- **WHAT TO PRODUCE**:
The material below has pictures in it. Set down only the lines from the line containing "[(186,315),(156,314),(156,347),(184,347),(186,315)]" through the line containing "[(438,367),(437,406),(462,406),(462,368),(438,367)]", word for word, and leave the pictures behind.

- **DATA FOR THE TASK**:
[Start of section]

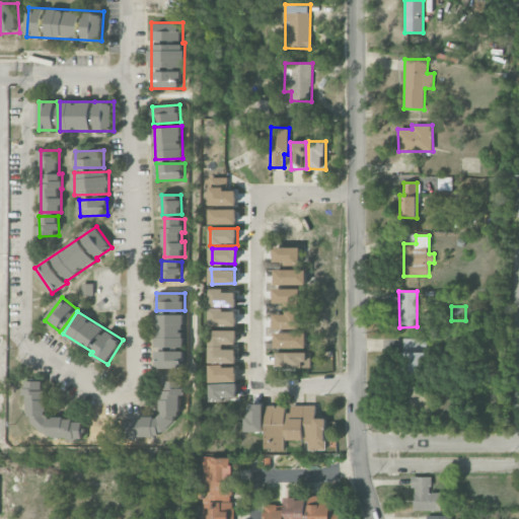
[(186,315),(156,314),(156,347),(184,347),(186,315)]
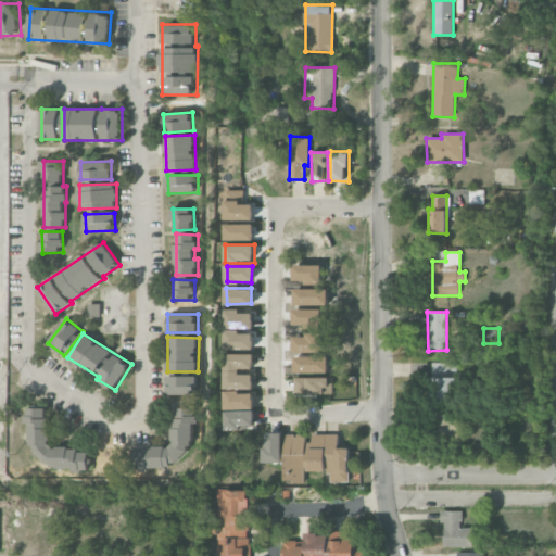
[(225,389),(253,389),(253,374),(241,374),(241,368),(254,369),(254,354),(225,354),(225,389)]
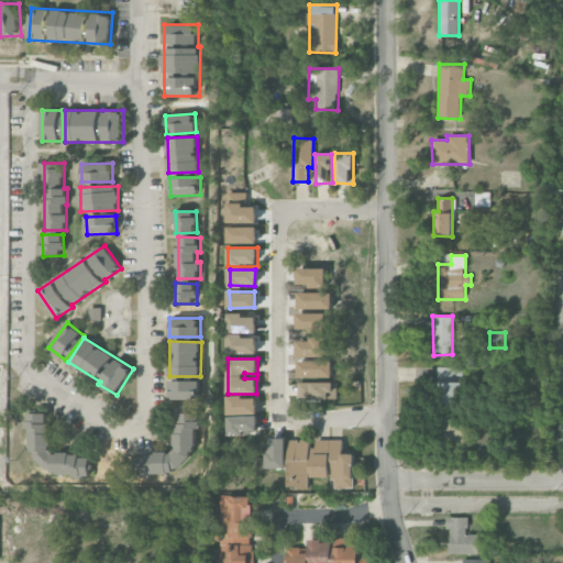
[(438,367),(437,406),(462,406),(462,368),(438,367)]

[End of section]
[Start of section]

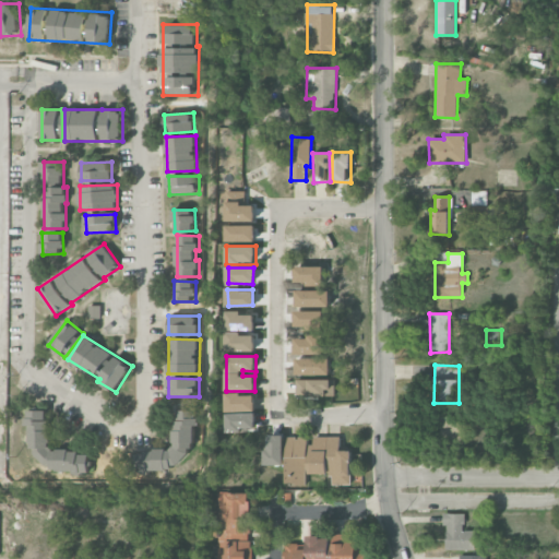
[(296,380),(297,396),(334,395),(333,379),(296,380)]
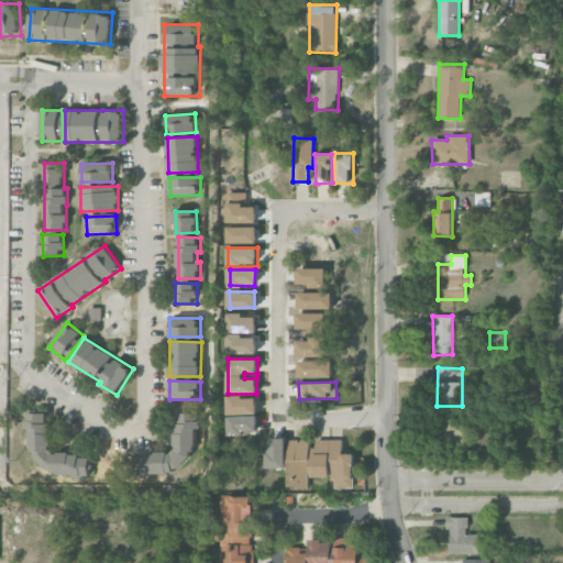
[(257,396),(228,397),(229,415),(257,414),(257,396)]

[End of section]

- **TASK SOLUTION**:
[(186,315),(156,314),(156,347),(184,347),(186,315)]
[(225,389),(253,389),(253,374),(241,374),(241,368),(254,369),(254,354),(225,354),(225,389)]
[(438,367),(437,406),(462,406),(462,368),(438,367)]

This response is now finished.